**Shape outline coordinates:**
--- START ---

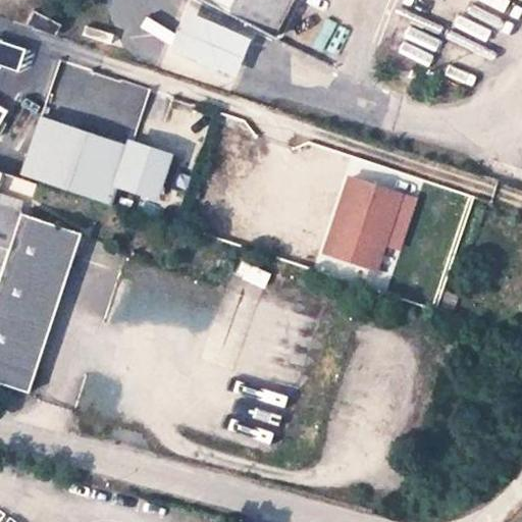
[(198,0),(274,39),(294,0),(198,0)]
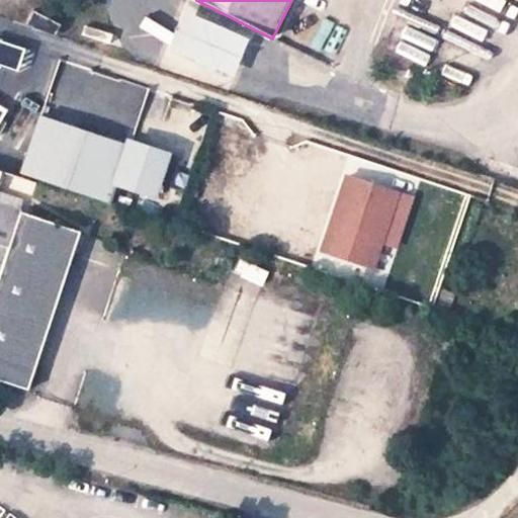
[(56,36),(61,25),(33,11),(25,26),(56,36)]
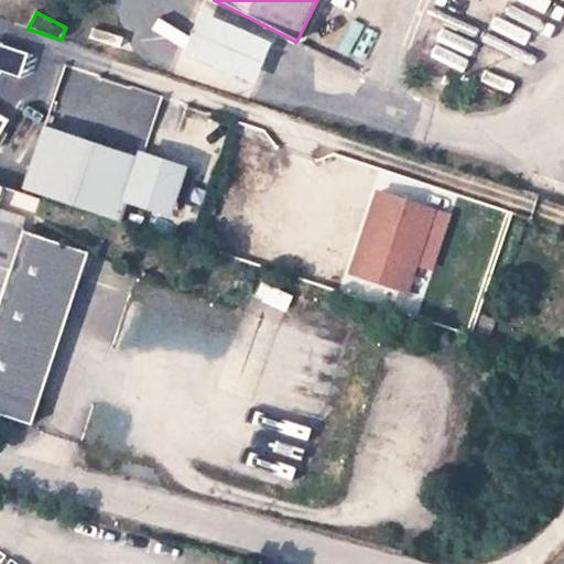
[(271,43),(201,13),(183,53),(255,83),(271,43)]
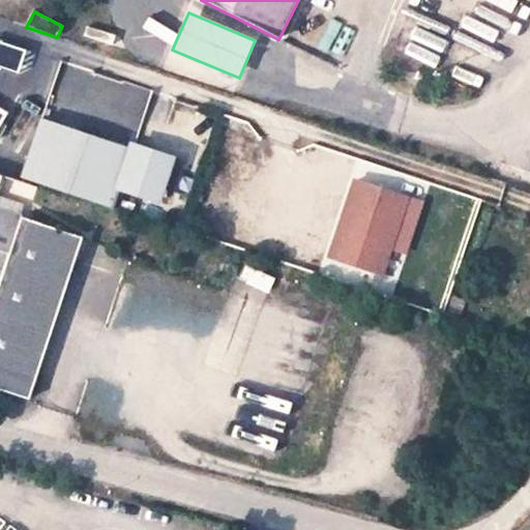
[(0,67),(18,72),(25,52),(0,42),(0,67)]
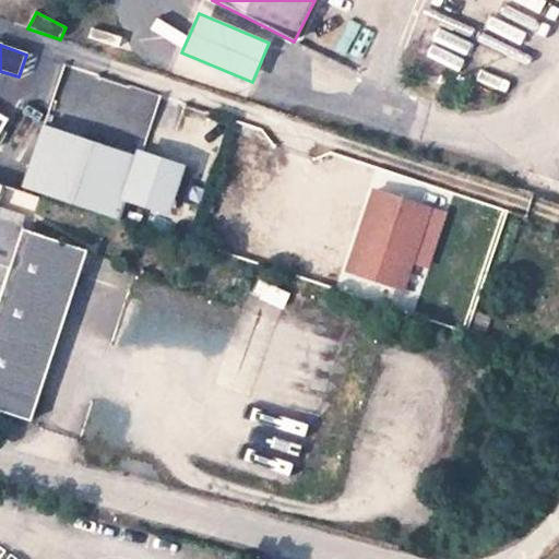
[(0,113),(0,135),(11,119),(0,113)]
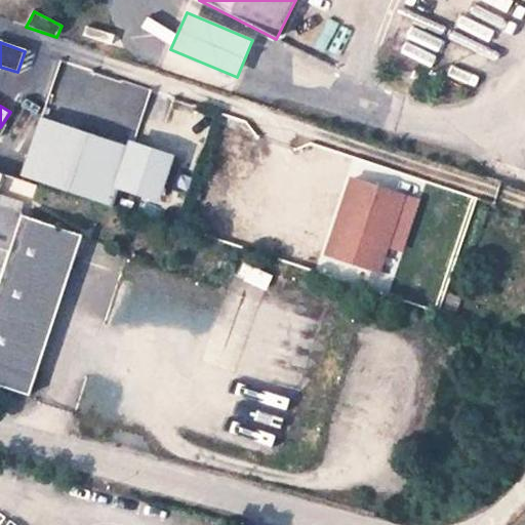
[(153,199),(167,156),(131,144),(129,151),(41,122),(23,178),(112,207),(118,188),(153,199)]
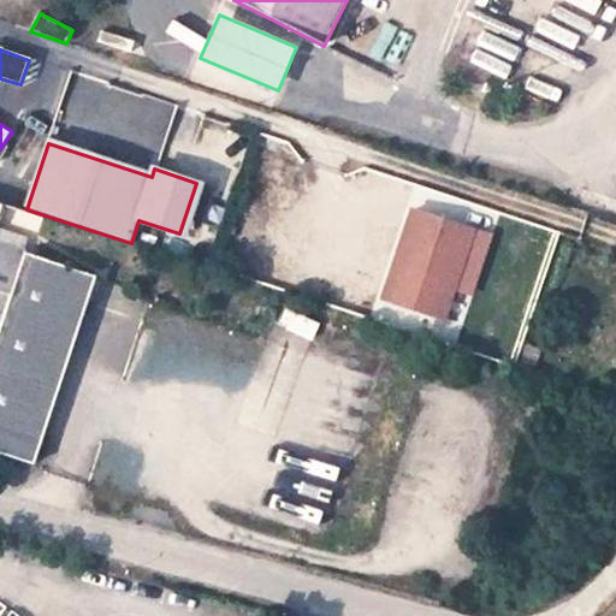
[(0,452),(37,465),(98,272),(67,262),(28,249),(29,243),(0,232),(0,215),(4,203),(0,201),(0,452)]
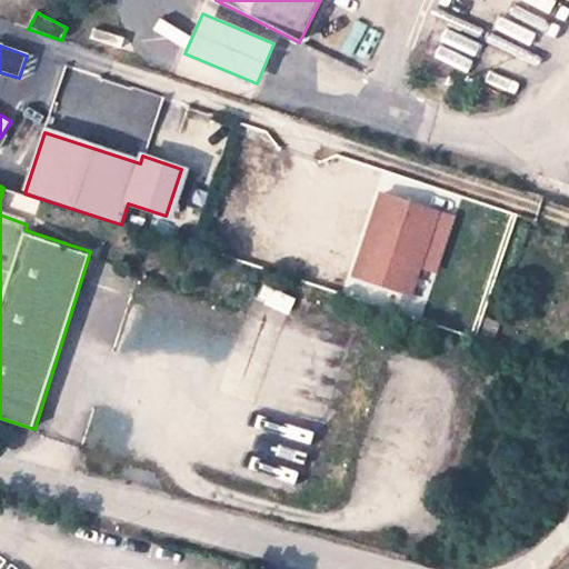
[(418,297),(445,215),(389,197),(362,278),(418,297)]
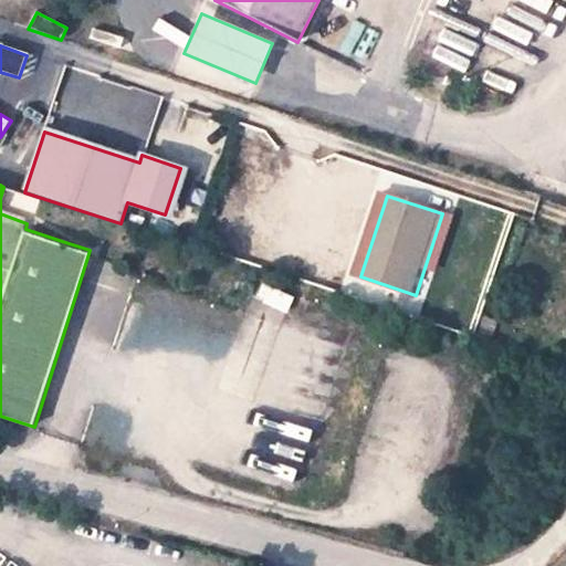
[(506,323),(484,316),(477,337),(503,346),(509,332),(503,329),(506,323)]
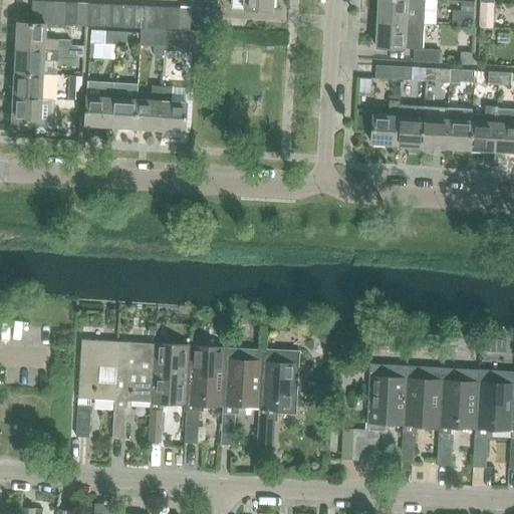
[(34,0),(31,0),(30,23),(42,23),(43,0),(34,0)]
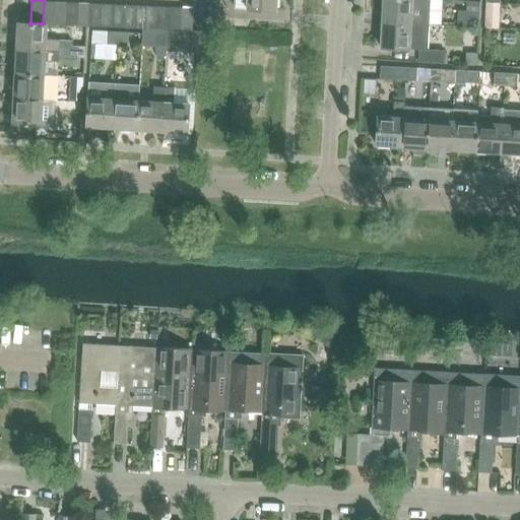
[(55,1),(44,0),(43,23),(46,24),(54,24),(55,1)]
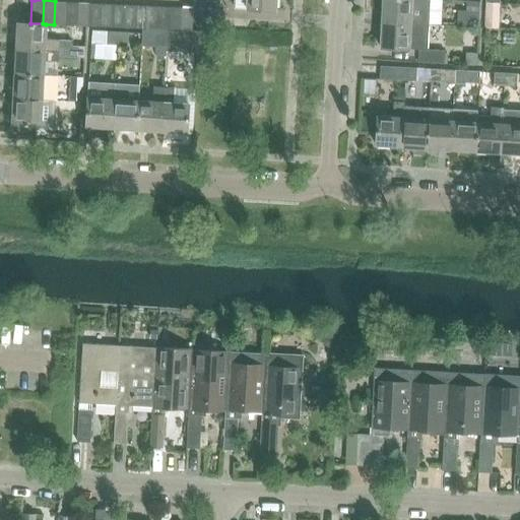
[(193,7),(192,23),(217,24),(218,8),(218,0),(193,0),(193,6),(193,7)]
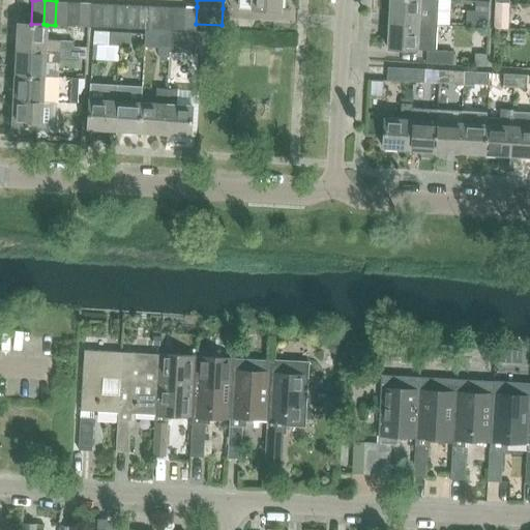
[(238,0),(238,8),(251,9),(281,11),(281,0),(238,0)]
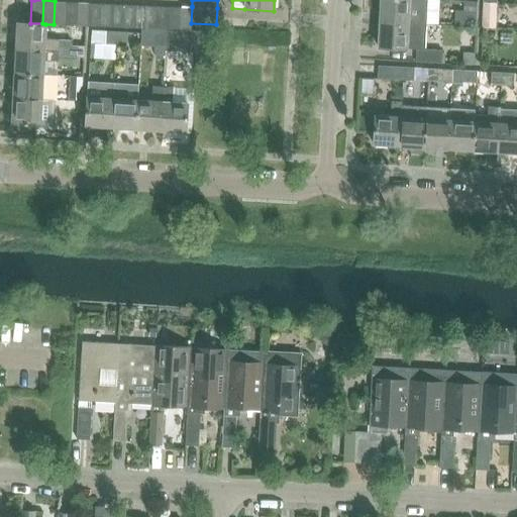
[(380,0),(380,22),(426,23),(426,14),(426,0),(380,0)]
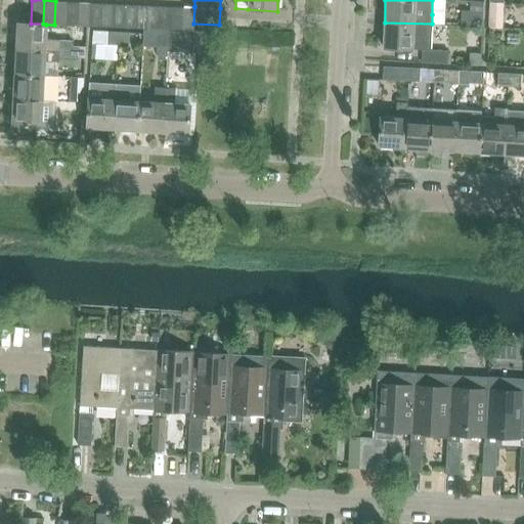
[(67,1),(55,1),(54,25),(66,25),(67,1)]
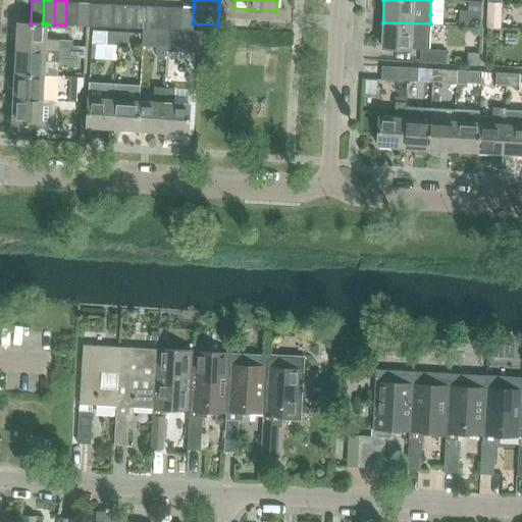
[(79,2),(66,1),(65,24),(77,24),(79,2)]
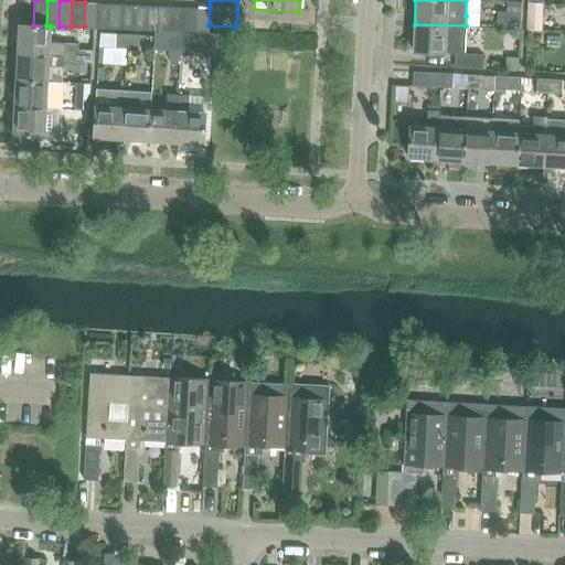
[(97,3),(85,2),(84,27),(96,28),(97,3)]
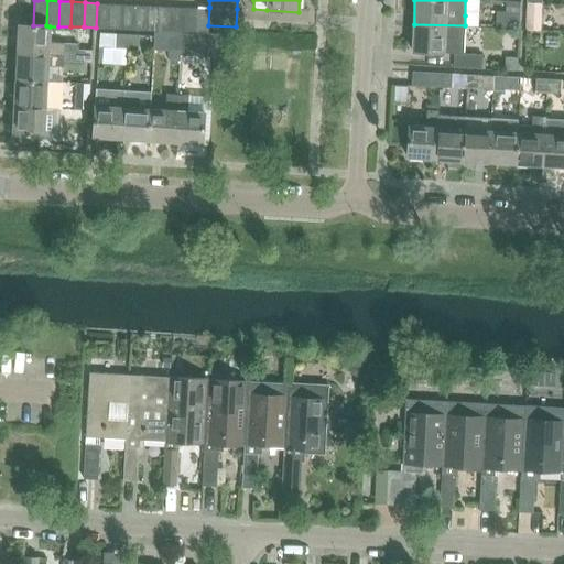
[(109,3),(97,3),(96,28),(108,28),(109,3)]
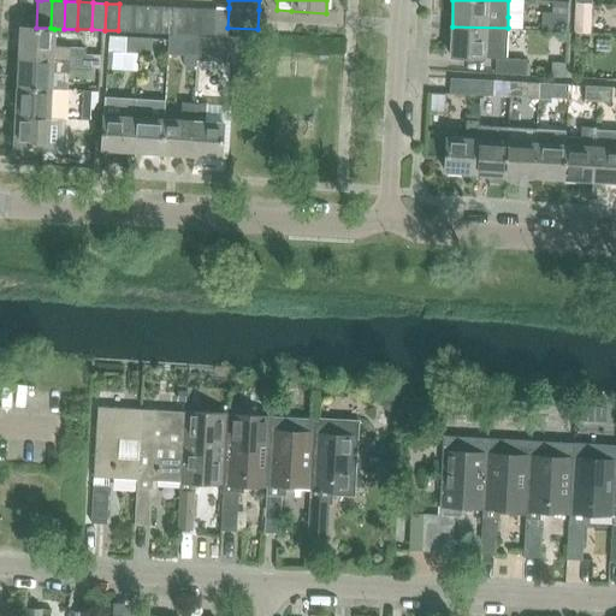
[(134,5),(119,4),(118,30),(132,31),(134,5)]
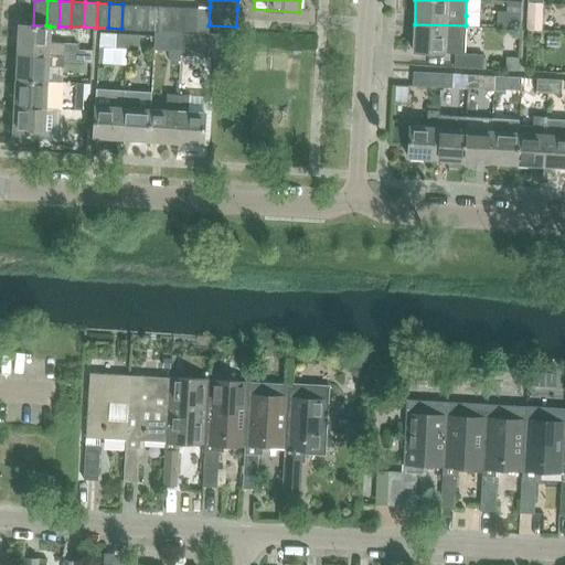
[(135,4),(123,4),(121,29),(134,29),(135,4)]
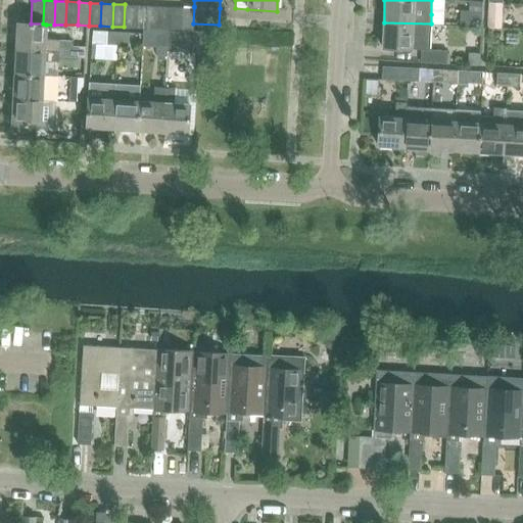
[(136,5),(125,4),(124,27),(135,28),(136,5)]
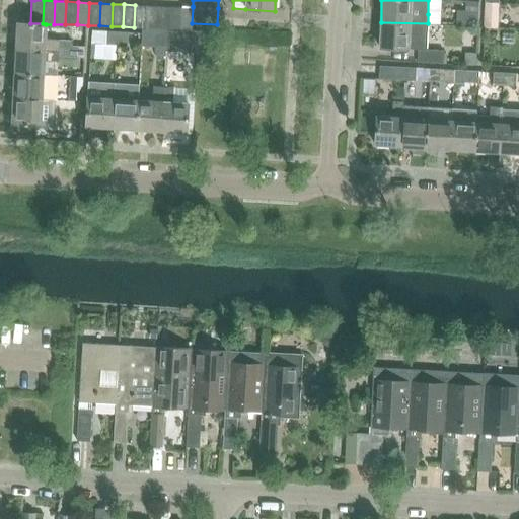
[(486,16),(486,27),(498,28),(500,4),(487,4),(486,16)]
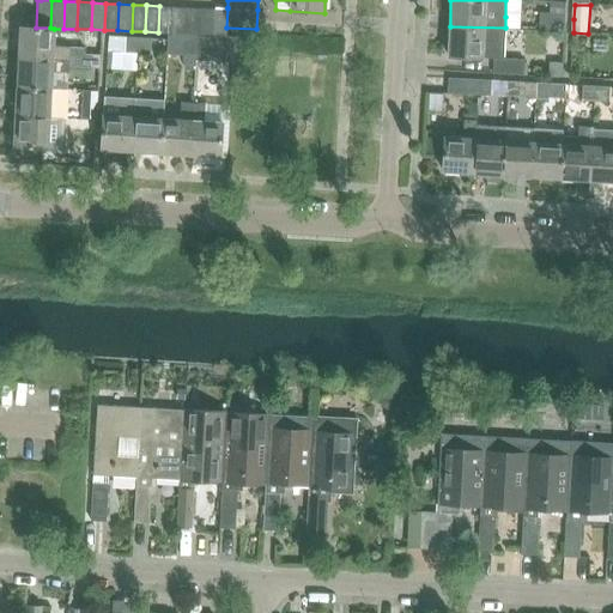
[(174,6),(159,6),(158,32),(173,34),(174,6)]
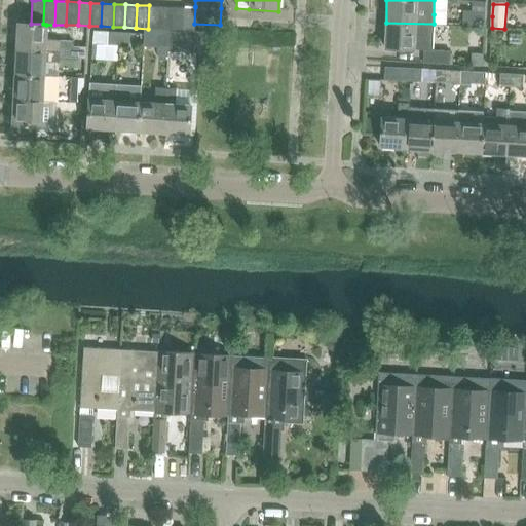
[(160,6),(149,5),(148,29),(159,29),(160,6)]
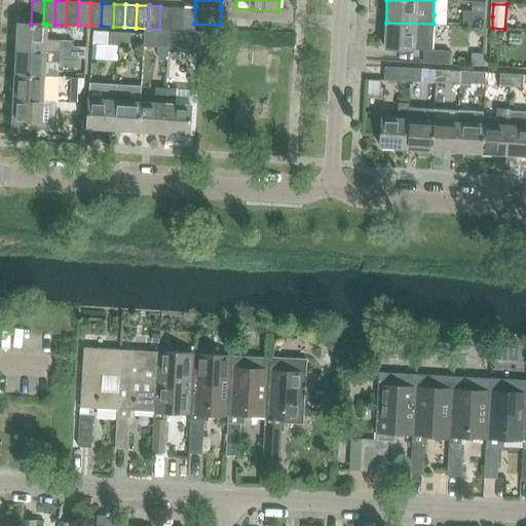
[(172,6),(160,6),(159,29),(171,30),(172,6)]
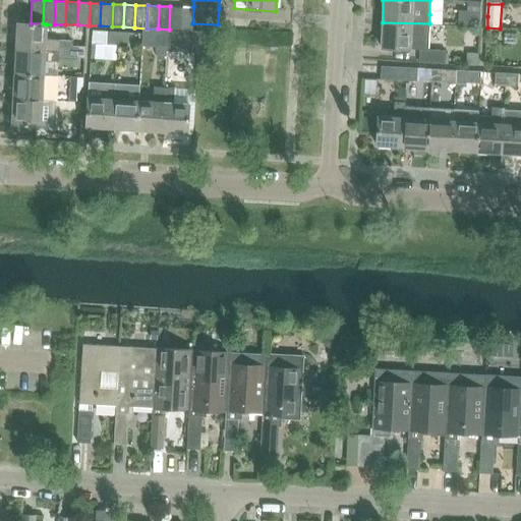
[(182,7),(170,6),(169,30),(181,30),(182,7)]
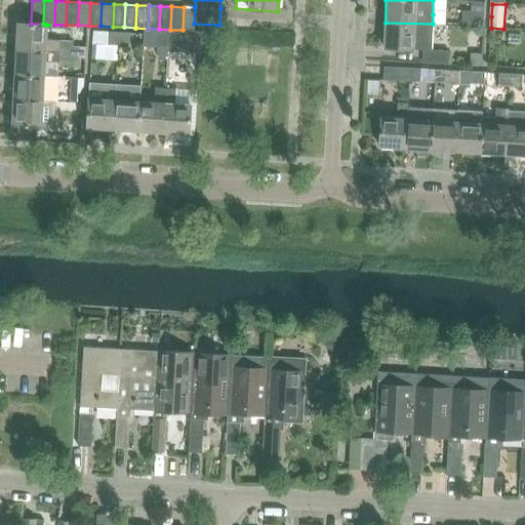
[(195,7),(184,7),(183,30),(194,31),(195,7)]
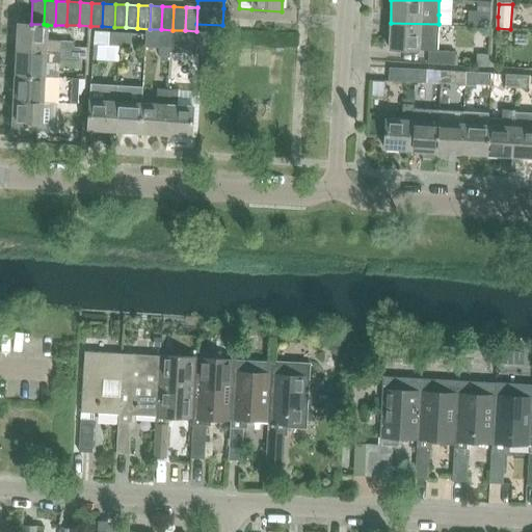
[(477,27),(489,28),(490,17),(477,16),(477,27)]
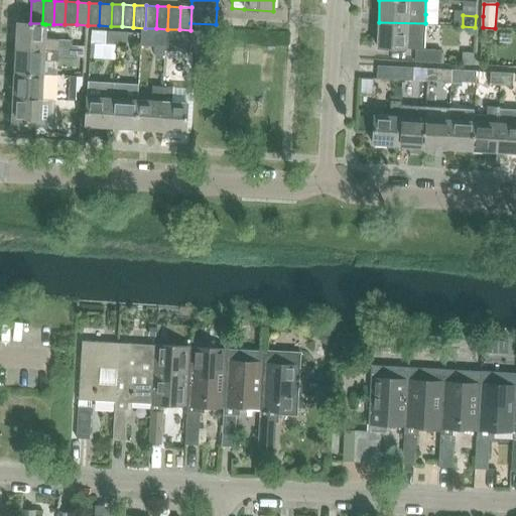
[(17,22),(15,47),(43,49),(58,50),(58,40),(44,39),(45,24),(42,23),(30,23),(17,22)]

--- END ---

**REQUIREMENT:** Say again, exactly, only those lines of the records that run from the start through the line with "[(109,3),(97,3),(96,28),(108,28),(109,3)]". Pictures are to be skipped.

**WRITTEN ANSWER:**
[(198,0),(274,39),(294,0),(198,0)]
[(56,36),(61,25),(33,11),(25,26),(56,36)]
[(271,43),(201,13),(183,53),(255,83),(271,43)]
[(0,67),(18,72),(25,52),(0,42),(0,67)]
[(0,113),(0,135),(11,119),(0,113)]
[(153,199),(167,156),(131,144),(129,151),(41,122),(23,178),(112,207),(118,188),(153,199)]
[(0,452),(37,465),(98,272),(67,262),(28,249),(29,243),(0,232),(0,215),(4,203),(0,201),(0,452)]
[(418,297),(445,215),(389,197),(362,278),(418,297)]
[(506,323),(484,316),(477,337),(503,346),(509,332),(503,329),(506,323)]
[(34,0),(31,0),(30,23),(42,23),(43,0),(34,0)]
[(55,1),(44,0),(43,23),(46,24),(54,24),(55,1)]
[(193,7),(192,23),(217,24),(218,8),(218,0),(193,0),(193,6),(193,7)]
[(238,0),(238,8),(251,9),(281,11),(281,0),(238,0)]
[(380,0),(380,22),(426,23),(426,14),(426,0),(380,0)]
[(67,1),(55,1),(54,25),(66,25),(67,1)]
[(79,2),(66,1),(65,24),(77,24),(79,2)]
[(97,3),(85,2),(84,27),(96,28),(97,3)]
[(109,3),(97,3),(96,28),(108,28),(109,3)]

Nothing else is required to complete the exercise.